(Provided material)

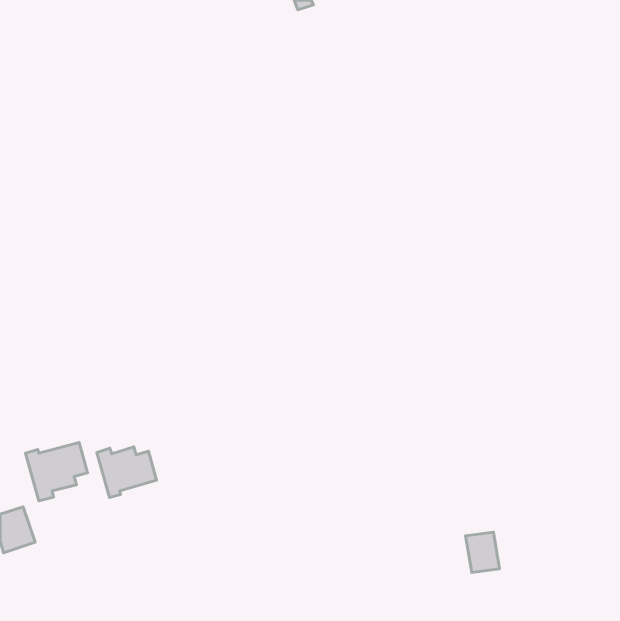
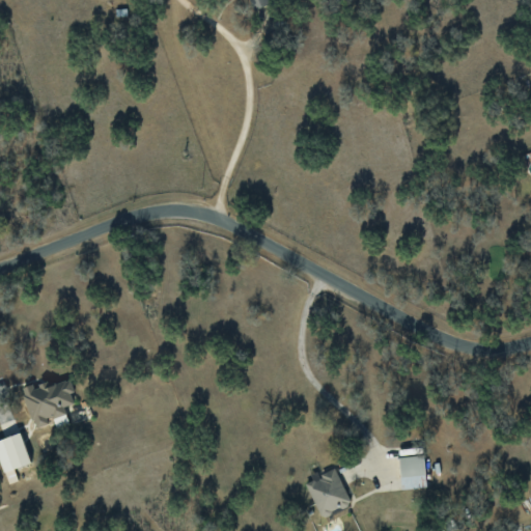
building: [97,447,157,497] -> none
building: none -> [305,467,352,516]

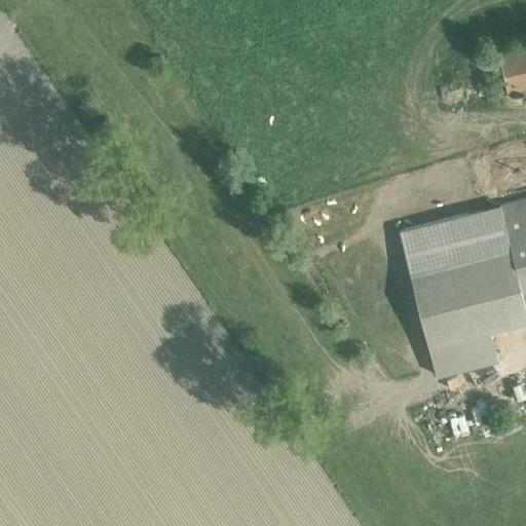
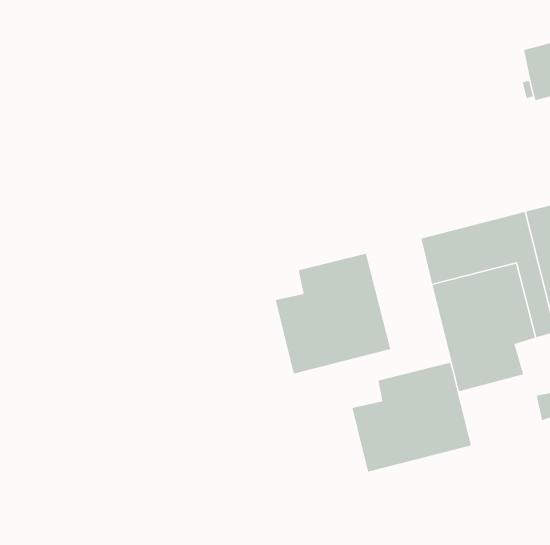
building: none -> [275,253,391,375]
building: none -> [352,362,472,472]

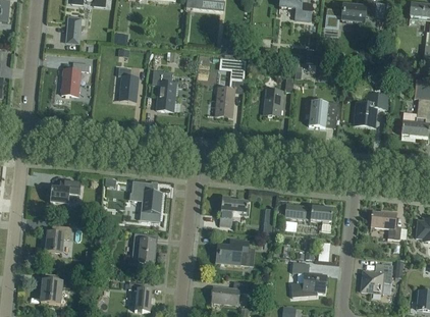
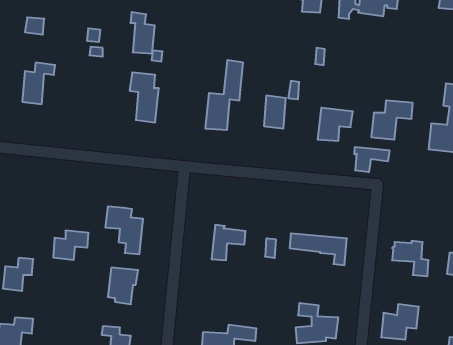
building: [117,66,138,101] -> [130,12,155,54]
building: none -> [354,147,389,172]
building: [50,179,79,204] -> [53,231,89,260]
building: [215,239,249,265] -> none

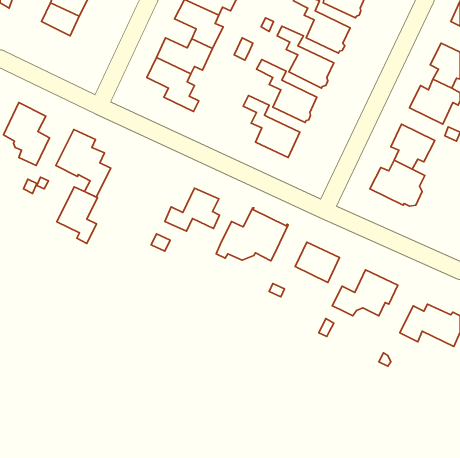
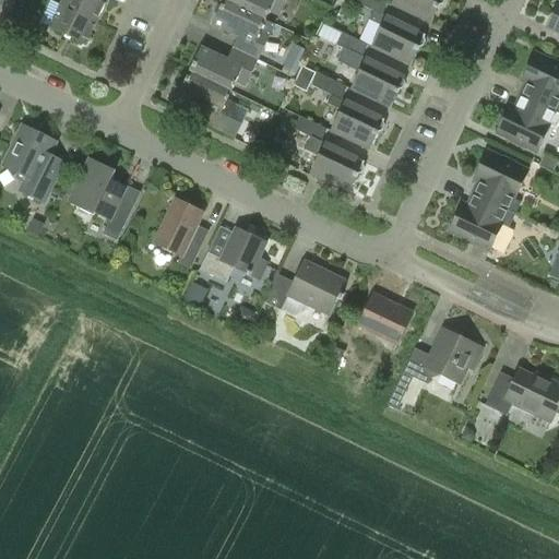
building: [57,187,97,243] -> [154,199,203,267]

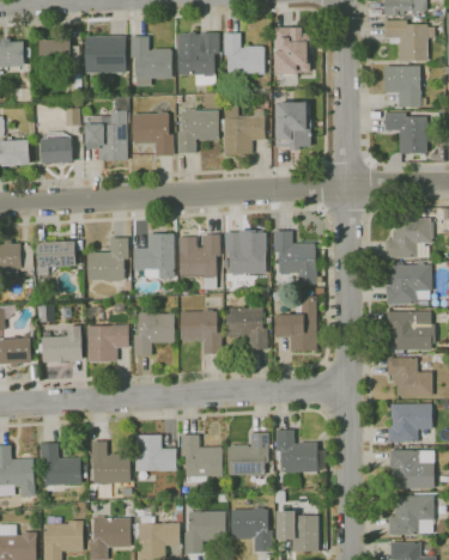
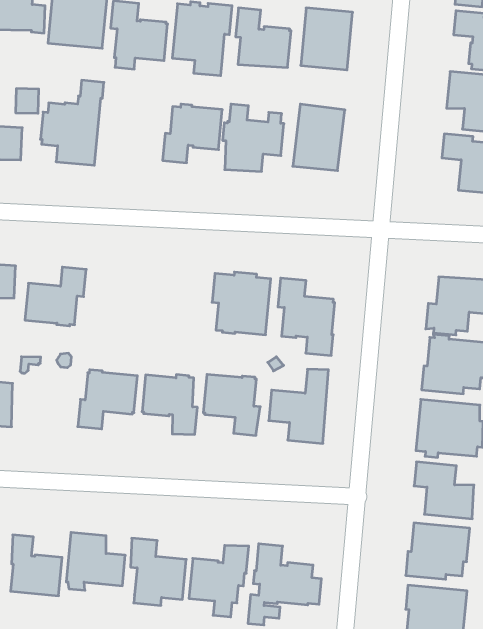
building: [129,111,172,156] -> none
building: [133,233,174,278] -> none
building: [178,235,220,288] -> none
building: [89,324,131,361] -> none

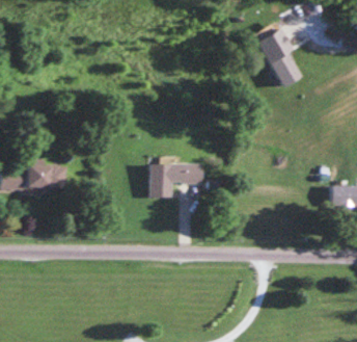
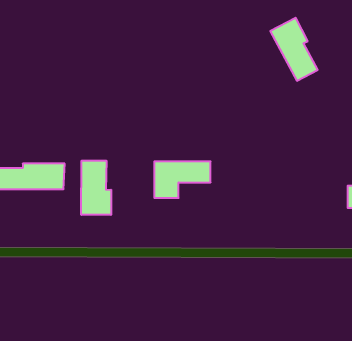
building: none -> [81,161,111,215]

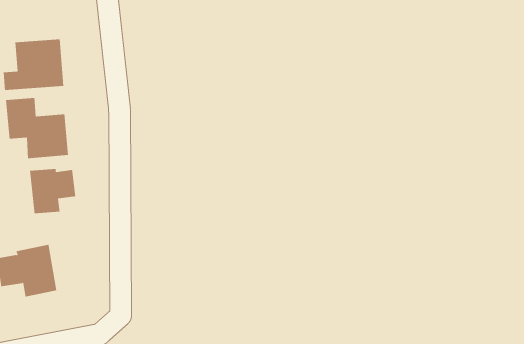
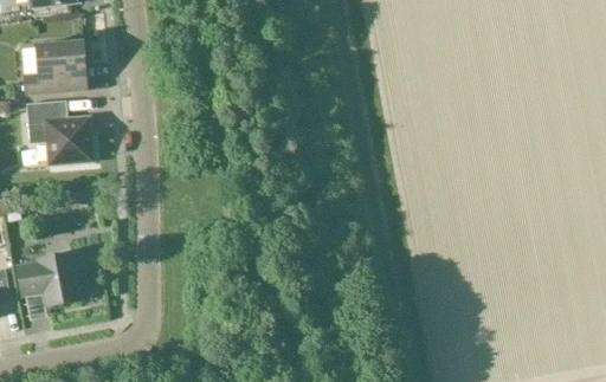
building: [29,168,76,214] -> none

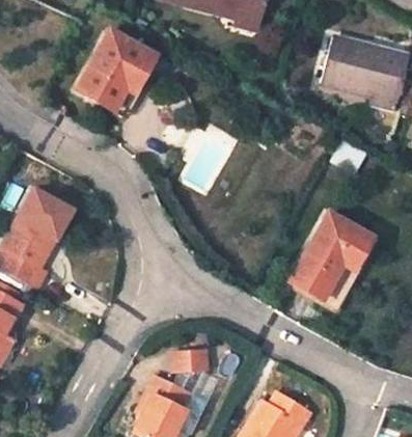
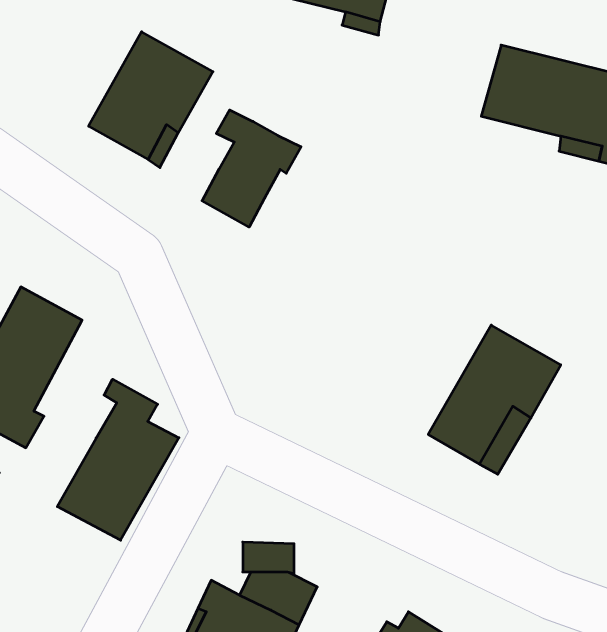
building: none -> [202,110,301,227]
building: none -> [57,379,179,540]

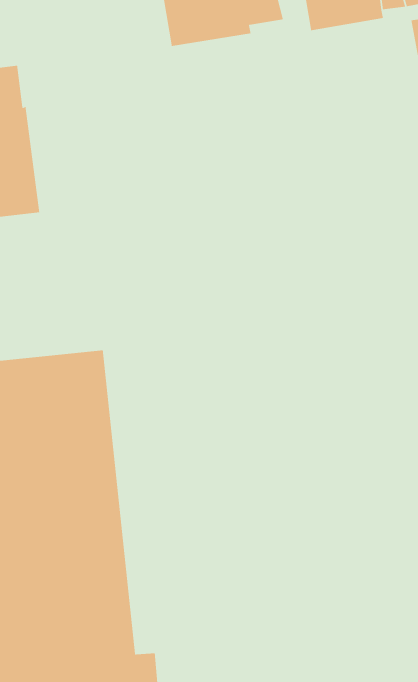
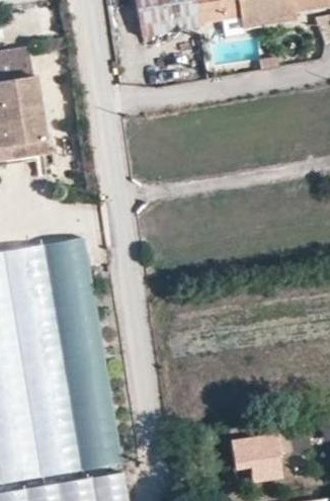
building: none -> [226,419,290,479]

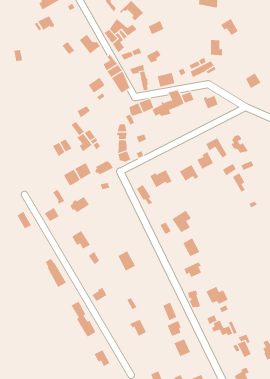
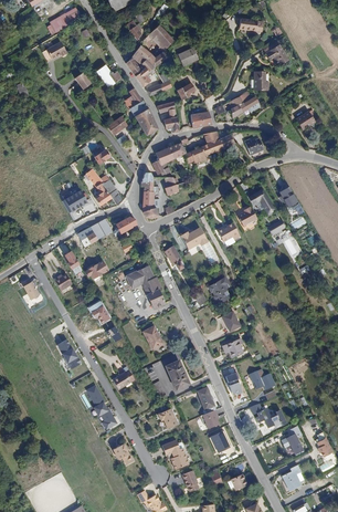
building: none -> [126,264,165,307]
building: none -> [165,358,190,390]
building: none -> [161,439,189,469]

(End Provided material)

Instructions for the task:
Above are the records; return the lines in them from the one with "building: [57,187,97,243] ->" to the one with "building: none -> [57,379,179,540]", inclusive, exactly and without images.

Output below:
building: [57,187,97,243] -> [154,199,203,267]

building: [129,111,172,156] -> none
building: [133,233,174,278] -> none
building: [178,235,220,288] -> none
building: [89,324,131,361] -> none

building: none -> [81,161,111,215]

building: [29,168,76,214] -> none

building: none -> [202,110,301,227]
building: none -> [57,379,179,540]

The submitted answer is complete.